- [WORK INSTRUCTION]: Please keep to the lines below from the one with "none -> black brick J5:J6 level 1" through the one with "none -> brown brick A4:A6 level 1", and restate them word for word, ends included.

- [MATERIALS PROVIDED]:
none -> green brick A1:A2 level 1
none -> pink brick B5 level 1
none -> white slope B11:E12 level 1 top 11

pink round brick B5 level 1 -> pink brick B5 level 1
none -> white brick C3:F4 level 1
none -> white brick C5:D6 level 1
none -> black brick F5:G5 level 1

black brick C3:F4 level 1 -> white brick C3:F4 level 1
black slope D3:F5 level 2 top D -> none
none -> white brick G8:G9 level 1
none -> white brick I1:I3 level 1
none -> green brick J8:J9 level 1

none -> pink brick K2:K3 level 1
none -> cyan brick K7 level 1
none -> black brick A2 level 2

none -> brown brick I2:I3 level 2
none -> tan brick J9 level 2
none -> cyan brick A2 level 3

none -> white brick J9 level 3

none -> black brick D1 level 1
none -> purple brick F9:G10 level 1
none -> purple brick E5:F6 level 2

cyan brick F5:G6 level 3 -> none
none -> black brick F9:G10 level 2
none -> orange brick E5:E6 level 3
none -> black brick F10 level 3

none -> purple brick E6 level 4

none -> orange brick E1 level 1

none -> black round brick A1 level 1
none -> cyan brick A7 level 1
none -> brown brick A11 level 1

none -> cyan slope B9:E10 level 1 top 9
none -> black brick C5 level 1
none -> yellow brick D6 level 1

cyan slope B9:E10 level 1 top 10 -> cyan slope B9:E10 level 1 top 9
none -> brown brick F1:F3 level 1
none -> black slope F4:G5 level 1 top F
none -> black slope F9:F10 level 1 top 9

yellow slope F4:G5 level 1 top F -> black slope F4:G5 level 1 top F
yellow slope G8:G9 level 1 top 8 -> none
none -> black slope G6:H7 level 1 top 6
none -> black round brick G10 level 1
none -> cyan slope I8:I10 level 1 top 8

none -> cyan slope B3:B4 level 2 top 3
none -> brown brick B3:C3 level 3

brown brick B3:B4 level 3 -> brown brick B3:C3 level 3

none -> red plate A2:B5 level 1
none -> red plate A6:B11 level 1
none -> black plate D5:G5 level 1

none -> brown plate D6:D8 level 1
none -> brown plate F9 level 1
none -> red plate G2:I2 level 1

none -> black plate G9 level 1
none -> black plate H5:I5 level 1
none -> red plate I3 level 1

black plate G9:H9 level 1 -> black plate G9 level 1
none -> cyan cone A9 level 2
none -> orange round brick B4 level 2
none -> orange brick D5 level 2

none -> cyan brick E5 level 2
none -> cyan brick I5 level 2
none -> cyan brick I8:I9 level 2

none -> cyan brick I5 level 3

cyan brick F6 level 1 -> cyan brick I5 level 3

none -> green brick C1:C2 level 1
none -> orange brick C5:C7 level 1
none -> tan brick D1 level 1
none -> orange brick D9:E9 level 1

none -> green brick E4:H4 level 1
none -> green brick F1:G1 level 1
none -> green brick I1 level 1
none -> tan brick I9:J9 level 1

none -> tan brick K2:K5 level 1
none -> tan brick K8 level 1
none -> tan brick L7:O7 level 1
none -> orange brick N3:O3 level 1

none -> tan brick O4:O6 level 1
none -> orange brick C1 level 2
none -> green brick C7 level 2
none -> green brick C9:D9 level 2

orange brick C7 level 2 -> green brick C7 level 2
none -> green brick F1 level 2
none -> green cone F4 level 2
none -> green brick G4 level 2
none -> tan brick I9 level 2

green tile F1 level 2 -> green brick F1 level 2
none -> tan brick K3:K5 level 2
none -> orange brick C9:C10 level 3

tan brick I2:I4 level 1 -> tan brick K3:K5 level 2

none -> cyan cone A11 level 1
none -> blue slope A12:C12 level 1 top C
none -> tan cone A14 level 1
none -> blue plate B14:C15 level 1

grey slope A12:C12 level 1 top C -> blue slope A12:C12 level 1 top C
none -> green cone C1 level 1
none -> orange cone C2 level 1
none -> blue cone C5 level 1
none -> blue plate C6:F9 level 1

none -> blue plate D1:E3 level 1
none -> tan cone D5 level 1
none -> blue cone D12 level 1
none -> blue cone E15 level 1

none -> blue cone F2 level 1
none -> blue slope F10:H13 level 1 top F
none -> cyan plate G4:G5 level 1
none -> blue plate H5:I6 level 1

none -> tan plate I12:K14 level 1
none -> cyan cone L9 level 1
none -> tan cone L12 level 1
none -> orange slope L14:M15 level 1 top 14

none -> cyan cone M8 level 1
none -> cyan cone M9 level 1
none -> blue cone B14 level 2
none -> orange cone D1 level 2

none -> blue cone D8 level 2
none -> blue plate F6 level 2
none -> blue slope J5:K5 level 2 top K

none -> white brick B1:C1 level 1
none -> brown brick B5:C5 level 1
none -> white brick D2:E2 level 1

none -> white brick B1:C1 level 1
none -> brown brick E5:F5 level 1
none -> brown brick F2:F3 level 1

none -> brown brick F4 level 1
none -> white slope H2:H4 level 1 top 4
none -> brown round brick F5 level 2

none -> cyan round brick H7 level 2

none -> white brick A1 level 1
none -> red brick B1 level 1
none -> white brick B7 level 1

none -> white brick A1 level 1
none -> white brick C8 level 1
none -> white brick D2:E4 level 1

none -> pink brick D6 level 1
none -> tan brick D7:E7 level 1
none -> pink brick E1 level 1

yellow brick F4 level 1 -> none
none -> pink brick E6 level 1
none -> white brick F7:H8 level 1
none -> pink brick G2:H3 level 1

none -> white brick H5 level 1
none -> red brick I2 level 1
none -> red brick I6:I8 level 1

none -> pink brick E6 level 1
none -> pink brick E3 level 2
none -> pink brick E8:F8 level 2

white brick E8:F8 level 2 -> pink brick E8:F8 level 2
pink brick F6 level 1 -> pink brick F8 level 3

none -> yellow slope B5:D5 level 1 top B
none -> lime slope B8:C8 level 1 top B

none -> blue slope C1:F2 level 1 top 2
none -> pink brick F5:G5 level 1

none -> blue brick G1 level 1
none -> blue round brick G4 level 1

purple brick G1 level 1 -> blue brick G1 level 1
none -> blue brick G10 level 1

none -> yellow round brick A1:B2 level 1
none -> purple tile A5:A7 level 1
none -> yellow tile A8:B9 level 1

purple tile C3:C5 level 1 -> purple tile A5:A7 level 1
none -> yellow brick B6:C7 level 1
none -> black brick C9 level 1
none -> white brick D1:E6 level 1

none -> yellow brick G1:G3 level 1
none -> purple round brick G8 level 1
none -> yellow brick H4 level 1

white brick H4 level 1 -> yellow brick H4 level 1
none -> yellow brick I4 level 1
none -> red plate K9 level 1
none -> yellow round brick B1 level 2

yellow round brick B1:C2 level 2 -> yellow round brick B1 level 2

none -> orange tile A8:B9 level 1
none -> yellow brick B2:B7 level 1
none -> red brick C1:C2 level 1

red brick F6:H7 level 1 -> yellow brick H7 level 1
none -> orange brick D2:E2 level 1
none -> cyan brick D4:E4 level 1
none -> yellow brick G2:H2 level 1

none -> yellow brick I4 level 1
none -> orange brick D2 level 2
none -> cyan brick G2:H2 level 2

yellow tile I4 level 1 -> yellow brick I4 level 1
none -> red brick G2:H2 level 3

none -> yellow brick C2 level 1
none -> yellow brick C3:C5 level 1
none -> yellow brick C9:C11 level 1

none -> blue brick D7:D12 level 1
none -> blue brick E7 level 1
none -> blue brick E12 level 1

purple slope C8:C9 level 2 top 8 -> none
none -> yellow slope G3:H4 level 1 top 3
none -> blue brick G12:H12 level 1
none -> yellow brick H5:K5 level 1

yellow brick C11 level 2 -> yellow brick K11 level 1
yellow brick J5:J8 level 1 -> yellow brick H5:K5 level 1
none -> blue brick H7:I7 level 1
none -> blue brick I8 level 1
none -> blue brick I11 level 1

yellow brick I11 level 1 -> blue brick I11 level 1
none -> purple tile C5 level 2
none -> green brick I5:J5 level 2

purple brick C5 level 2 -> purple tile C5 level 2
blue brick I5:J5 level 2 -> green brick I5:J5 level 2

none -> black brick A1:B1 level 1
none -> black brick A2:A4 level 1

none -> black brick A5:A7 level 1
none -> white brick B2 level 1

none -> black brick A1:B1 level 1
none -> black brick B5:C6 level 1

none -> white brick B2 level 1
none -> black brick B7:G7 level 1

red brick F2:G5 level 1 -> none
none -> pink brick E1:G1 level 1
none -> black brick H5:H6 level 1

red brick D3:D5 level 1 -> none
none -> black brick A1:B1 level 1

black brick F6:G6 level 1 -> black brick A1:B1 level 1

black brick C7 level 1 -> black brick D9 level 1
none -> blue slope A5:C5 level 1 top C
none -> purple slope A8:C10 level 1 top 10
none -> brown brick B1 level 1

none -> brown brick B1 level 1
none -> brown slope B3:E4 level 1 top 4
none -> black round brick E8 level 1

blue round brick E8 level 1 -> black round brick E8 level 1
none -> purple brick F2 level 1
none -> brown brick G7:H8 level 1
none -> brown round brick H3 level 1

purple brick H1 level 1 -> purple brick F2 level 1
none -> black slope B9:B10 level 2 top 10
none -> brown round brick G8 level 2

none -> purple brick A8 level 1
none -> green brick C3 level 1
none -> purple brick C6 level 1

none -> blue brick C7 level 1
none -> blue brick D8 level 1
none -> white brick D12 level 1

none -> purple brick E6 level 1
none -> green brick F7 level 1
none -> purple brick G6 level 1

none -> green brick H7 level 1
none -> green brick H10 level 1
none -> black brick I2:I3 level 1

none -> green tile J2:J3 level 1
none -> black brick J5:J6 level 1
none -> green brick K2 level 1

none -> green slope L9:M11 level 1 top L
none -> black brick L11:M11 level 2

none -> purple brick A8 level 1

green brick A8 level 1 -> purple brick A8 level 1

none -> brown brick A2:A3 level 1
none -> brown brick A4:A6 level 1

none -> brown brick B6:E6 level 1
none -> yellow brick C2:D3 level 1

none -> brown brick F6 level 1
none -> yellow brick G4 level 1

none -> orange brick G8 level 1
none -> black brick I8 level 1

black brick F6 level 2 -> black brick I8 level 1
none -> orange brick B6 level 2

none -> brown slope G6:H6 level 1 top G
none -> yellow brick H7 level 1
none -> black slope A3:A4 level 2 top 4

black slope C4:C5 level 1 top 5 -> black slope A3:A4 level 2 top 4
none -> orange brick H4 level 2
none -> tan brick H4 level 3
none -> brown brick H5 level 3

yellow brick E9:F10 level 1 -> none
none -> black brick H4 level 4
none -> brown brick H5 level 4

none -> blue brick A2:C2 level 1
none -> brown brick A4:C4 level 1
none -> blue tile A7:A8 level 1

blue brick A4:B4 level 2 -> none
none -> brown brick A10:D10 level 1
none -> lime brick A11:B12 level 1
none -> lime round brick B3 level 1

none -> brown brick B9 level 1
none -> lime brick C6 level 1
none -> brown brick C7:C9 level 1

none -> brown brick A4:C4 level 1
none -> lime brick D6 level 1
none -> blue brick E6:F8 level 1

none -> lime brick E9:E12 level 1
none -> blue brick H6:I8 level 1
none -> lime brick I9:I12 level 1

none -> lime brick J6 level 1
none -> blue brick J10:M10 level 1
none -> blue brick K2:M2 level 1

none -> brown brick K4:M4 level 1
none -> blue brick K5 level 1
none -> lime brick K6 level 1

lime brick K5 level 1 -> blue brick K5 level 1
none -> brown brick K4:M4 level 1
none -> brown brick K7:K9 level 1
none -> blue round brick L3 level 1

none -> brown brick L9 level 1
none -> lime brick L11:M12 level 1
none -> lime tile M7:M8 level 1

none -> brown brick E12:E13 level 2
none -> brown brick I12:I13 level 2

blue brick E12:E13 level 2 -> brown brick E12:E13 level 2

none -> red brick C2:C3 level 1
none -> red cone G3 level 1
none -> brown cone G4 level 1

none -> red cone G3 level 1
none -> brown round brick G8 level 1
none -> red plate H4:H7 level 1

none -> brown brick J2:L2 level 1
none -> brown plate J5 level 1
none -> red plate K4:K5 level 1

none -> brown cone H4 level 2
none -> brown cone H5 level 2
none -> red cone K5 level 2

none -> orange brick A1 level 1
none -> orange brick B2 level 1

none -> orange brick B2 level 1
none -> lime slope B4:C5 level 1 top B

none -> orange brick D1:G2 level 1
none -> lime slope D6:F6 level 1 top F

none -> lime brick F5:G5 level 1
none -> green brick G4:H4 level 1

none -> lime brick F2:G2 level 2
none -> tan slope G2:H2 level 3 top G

- [ANSWER SECTION]:
none -> black brick J5:J6 level 1
none -> green brick K2 level 1

none -> green slope L9:M11 level 1 top L
none -> black brick L11:M11 level 2

none -> purple brick A8 level 1

green brick A8 level 1 -> purple brick A8 level 1

none -> brown brick A2:A3 level 1
none -> brown brick A4:A6 level 1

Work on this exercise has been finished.